Records from a data collection:
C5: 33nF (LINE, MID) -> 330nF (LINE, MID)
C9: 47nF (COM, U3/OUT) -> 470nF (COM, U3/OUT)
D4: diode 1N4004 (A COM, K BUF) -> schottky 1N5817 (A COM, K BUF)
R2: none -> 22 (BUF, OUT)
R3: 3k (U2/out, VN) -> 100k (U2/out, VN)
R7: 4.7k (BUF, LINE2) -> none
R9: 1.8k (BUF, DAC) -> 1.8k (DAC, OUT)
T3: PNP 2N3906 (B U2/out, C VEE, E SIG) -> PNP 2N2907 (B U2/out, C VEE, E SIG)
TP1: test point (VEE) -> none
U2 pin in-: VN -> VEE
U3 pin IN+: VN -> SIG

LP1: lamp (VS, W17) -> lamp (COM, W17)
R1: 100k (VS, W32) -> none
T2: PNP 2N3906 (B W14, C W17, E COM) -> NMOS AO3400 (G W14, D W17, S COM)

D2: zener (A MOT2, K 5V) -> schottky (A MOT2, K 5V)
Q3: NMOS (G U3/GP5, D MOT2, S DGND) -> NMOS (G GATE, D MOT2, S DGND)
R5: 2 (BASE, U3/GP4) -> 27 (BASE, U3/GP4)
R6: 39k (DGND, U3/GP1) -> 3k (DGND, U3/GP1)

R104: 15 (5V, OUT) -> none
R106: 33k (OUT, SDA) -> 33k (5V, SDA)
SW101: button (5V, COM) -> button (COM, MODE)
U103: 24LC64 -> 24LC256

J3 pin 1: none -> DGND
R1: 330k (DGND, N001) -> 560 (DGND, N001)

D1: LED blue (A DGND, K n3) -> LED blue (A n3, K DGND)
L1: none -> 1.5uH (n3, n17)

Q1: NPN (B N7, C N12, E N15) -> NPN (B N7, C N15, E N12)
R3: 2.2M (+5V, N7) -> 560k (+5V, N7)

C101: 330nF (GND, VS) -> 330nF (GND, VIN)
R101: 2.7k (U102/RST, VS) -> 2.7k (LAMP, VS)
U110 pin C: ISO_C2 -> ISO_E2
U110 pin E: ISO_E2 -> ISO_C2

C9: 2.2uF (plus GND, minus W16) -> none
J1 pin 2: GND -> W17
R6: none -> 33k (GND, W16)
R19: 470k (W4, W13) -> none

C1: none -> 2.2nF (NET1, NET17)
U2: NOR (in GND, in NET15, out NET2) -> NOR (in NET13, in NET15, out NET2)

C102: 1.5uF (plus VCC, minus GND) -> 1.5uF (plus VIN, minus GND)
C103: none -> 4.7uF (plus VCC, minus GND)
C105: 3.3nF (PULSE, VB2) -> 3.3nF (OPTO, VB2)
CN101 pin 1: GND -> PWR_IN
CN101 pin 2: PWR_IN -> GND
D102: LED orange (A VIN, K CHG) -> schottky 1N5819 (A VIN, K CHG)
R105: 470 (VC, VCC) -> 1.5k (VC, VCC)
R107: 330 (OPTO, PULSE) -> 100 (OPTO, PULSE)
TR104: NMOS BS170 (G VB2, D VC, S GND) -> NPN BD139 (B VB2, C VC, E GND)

## Task objective
For every line above that holds the word "minus", report the whole line.

## Response to the task
C9: 2.2uF (plus GND, minus W16) -> none
C102: 1.5uF (plus VCC, minus GND) -> 1.5uF (plus VIN, minus GND)
C103: none -> 4.7uF (plus VCC, minus GND)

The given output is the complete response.